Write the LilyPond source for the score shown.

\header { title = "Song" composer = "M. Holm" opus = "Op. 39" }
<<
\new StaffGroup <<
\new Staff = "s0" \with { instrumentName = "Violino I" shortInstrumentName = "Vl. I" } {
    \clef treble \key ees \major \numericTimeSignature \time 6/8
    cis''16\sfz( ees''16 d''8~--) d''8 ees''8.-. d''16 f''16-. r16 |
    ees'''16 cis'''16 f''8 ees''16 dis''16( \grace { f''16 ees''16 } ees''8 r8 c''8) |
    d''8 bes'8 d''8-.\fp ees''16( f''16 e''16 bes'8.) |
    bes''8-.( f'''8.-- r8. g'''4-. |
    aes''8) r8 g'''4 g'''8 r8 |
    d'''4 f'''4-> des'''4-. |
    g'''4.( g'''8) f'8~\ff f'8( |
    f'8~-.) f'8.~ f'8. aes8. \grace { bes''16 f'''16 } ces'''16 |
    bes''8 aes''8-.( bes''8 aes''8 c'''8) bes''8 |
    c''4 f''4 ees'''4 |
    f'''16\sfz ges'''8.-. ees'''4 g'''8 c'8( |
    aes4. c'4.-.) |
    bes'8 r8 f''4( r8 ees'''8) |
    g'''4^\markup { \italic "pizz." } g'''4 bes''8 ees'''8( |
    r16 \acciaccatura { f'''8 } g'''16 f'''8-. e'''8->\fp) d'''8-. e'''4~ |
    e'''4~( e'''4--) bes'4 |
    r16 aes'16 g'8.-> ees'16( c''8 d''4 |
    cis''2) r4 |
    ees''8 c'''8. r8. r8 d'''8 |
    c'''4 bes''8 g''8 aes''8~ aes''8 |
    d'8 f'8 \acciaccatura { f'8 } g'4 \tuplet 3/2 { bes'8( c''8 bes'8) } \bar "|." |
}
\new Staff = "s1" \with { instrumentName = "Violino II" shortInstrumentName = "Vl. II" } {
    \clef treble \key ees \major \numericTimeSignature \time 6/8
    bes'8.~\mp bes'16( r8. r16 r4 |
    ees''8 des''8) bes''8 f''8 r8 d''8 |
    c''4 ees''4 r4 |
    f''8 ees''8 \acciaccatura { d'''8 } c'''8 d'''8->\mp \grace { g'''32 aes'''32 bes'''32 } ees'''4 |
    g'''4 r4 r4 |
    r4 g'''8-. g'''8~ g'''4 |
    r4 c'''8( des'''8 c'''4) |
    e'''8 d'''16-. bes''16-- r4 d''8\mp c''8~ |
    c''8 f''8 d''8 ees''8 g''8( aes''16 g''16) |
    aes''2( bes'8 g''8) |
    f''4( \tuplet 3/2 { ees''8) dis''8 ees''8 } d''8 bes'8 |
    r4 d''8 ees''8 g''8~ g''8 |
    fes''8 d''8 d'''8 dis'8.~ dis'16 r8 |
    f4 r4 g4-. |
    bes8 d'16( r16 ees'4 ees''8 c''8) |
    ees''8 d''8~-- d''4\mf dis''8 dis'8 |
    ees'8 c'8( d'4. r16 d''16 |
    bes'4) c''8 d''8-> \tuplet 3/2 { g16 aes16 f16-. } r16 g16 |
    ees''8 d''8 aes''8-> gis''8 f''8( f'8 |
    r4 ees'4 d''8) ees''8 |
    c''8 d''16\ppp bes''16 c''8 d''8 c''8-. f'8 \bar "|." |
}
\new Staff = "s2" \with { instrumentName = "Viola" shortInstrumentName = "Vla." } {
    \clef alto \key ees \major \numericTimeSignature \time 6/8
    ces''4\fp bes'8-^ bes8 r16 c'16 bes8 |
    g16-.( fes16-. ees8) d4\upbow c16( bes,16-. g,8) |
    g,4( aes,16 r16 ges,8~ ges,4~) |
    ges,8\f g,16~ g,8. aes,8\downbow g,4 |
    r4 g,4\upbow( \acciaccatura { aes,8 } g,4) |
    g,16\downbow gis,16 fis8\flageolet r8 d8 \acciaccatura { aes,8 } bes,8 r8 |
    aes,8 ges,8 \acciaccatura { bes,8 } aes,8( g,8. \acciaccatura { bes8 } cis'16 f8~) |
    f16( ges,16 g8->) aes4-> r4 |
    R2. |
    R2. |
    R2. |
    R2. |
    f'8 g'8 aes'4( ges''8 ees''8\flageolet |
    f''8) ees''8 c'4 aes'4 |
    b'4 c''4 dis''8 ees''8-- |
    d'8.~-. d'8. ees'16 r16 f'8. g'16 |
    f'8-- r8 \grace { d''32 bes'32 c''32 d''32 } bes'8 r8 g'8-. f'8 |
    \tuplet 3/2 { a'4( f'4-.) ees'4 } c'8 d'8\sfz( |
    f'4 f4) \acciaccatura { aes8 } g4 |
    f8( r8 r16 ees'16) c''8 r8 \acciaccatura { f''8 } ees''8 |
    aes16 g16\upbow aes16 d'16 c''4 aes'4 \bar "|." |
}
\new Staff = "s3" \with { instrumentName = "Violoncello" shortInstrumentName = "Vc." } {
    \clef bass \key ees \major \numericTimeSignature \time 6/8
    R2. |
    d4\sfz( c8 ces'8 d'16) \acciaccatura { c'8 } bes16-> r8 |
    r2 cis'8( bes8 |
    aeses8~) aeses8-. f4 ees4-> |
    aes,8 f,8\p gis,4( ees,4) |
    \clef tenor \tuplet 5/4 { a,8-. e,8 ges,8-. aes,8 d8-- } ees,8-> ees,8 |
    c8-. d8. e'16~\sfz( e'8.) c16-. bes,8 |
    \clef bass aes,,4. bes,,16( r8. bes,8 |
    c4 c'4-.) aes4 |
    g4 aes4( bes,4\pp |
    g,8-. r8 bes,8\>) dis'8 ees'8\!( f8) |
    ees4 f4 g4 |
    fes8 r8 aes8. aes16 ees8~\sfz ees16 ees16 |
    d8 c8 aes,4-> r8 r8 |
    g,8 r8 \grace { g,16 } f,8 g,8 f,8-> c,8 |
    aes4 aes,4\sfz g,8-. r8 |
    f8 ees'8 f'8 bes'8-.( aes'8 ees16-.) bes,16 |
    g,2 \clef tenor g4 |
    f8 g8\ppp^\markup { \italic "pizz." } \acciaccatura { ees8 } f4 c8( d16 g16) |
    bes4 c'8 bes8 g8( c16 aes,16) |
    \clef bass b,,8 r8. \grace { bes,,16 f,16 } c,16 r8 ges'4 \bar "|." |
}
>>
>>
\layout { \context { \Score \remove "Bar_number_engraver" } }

**WHAT YOU ARE ASKED TO DO:** Pull out each line of the records above that contains the string "acciaccatura", treating uppercase and lowercase letters as different.

**RESULT OF THE EXERCISE:**
    r16 \acciaccatura { f'''8 } g'''16 f'''8-. e'''8->\fp) d'''8-. e'''4~ |
    d'8 f'8 \acciaccatura { f'8 } g'4 \tuplet 3/2 { bes'8( c''8 bes'8) } \bar "|." |
    f''8 ees''8 \acciaccatura { d'''8 } c'''8 d'''8->\mp \grace { g'''32 aes'''32 bes'''32 } ees'''4 |
    r4 g,4\upbow( \acciaccatura { aes,8 } g,4) |
    g,16\downbow gis,16 fis8\flageolet r8 d8 \acciaccatura { aes,8 } bes,8 r8 |
    aes,8 ges,8 \acciaccatura { bes,8 } aes,8( g,8. \acciaccatura { bes8 } cis'16 f8~) |
    f'4 f4) \acciaccatura { aes8 } g4 |
    f8( r8 r16 ees'16) c''8 r8 \acciaccatura { f''8 } ees''8 |
    d4\sfz( c8 ces'8 d'16) \acciaccatura { c'8 } bes16-> r8 |
    f8 g8\ppp^\markup { \italic "pizz." } \acciaccatura { ees8 } f4 c8( d16 g16) |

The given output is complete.